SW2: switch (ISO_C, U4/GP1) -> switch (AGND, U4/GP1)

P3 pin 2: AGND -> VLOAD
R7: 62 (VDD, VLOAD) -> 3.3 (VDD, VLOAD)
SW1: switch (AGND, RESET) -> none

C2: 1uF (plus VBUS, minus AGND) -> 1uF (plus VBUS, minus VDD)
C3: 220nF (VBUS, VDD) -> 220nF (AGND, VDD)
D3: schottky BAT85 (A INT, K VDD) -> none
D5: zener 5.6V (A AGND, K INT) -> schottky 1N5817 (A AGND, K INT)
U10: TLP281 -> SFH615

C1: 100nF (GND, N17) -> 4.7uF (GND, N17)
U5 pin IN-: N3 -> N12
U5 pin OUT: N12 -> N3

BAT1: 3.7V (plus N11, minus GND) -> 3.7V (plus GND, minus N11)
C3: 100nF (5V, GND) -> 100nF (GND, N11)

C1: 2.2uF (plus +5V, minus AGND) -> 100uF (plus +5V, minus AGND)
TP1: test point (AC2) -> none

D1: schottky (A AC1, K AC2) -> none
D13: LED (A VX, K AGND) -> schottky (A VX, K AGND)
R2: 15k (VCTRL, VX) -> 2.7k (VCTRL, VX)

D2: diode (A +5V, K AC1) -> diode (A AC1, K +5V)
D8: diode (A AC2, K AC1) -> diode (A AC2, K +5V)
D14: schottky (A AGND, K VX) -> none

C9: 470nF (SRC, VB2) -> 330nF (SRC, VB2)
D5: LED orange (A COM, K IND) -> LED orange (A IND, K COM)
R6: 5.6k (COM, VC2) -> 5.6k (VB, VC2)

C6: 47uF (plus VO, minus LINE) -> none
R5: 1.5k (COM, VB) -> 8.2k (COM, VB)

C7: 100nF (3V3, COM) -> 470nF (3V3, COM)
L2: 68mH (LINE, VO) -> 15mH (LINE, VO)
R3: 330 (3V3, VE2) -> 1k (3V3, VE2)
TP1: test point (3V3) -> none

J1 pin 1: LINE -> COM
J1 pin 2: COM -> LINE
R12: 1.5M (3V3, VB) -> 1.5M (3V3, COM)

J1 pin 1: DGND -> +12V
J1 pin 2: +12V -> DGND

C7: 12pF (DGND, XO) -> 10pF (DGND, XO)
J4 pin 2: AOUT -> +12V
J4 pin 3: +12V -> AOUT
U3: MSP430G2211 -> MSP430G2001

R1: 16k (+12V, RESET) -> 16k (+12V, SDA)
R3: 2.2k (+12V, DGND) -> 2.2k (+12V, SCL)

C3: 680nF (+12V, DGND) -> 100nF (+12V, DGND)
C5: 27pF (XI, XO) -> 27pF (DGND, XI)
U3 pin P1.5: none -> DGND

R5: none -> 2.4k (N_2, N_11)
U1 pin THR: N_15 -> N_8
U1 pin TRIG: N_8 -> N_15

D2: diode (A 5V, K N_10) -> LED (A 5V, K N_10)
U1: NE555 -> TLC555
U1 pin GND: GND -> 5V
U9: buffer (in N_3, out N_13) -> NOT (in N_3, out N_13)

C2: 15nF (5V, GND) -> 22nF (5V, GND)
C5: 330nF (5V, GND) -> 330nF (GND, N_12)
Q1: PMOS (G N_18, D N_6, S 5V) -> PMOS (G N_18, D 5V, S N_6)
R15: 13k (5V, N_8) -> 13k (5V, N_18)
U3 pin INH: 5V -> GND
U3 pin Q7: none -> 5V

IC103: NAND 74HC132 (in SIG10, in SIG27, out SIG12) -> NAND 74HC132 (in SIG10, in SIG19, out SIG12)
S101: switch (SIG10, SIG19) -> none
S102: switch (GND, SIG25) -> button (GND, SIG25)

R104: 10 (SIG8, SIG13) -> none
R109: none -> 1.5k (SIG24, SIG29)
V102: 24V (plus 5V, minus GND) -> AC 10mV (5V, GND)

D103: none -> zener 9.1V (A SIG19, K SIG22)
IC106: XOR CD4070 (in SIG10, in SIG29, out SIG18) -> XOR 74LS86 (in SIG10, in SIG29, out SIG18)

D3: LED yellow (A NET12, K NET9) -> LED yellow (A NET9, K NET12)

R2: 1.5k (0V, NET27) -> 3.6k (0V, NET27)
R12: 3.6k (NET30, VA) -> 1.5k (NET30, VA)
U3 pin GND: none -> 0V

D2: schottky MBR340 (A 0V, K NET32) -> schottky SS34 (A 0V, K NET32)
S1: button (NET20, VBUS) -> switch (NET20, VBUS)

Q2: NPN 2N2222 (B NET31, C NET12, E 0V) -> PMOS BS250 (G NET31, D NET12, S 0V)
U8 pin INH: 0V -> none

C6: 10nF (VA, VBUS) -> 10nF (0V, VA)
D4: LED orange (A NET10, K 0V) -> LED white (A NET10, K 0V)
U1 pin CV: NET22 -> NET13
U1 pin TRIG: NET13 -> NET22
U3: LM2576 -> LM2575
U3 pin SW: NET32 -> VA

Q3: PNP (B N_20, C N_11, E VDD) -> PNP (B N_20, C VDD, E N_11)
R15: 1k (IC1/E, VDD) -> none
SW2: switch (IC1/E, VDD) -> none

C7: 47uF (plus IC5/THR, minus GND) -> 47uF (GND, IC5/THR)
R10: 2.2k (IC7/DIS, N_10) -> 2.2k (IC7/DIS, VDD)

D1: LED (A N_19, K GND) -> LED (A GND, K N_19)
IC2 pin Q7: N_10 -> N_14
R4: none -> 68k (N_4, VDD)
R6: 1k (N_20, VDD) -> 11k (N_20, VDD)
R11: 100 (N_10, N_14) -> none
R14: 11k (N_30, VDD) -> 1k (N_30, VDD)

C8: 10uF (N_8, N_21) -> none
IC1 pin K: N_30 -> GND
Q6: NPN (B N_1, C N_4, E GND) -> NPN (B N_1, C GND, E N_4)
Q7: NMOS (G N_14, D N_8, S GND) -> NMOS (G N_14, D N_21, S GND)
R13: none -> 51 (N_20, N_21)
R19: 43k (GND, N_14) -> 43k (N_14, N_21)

--------

● **Exercise details**:
If a line in the records contains the word "RESET", copy it out.

● **Response to the task**:
SW1: switch (AGND, RESET) -> none
R1: 16k (+12V, RESET) -> 16k (+12V, SDA)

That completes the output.